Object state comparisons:
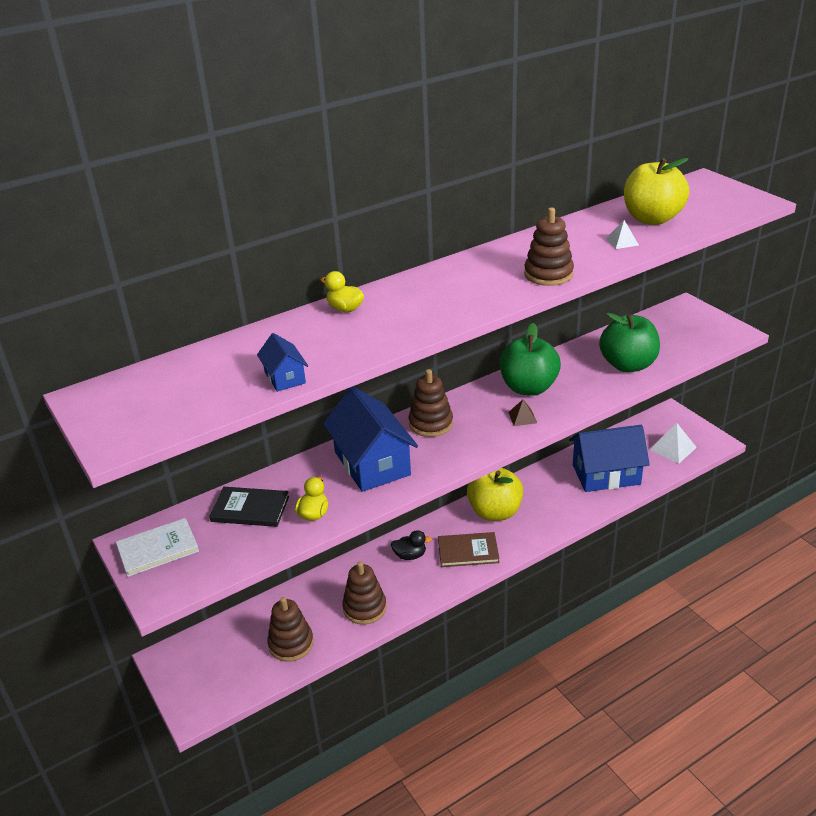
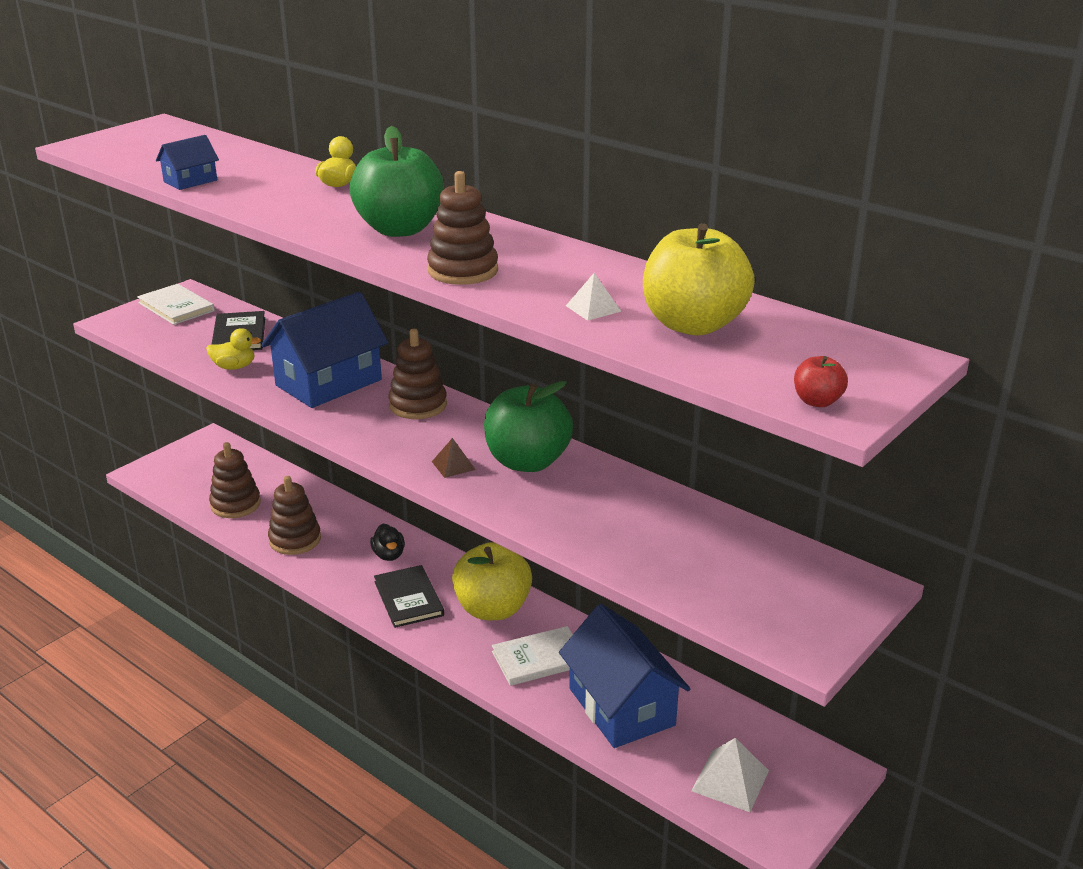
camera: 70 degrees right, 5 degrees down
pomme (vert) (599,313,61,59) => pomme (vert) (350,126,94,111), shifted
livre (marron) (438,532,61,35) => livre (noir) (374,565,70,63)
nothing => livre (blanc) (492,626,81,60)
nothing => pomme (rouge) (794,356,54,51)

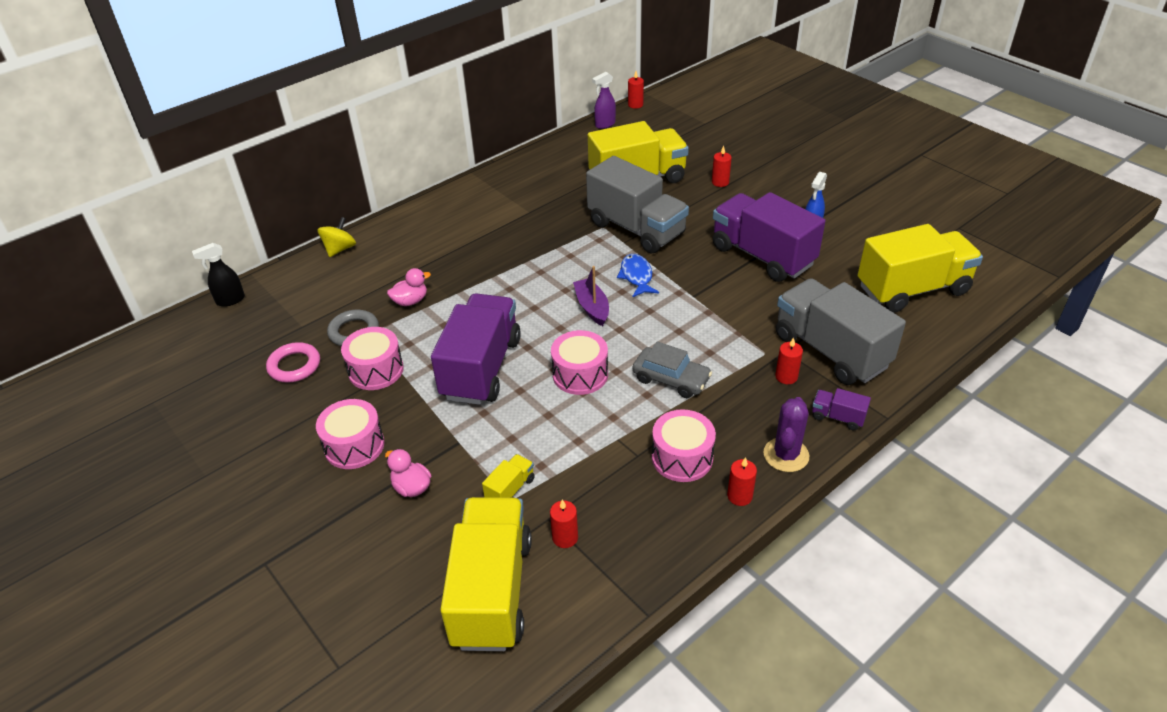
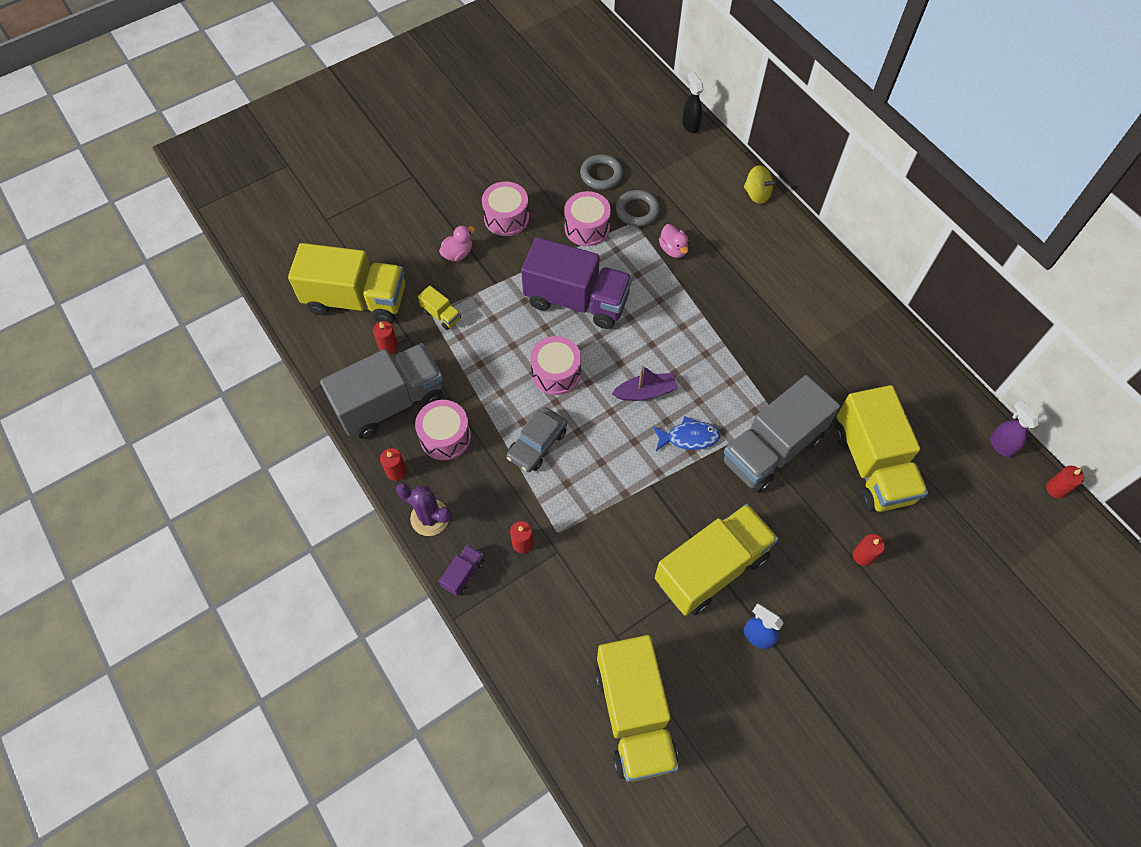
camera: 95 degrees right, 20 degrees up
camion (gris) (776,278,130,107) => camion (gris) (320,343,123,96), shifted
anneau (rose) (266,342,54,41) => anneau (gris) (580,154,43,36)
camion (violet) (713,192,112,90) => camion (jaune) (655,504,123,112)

> What is needed:
Only one thing is wanted here, an exact copy of the lines from the first line above through the line containing "nothing => livre (blanc) (492,626,81,60)", minus any picture.

> Result of this exercise:
camera: 70 degrees right, 5 degrees down
pomme (vert) (599,313,61,59) => pomme (vert) (350,126,94,111), shifted
livre (marron) (438,532,61,35) => livre (noir) (374,565,70,63)
nothing => livre (blanc) (492,626,81,60)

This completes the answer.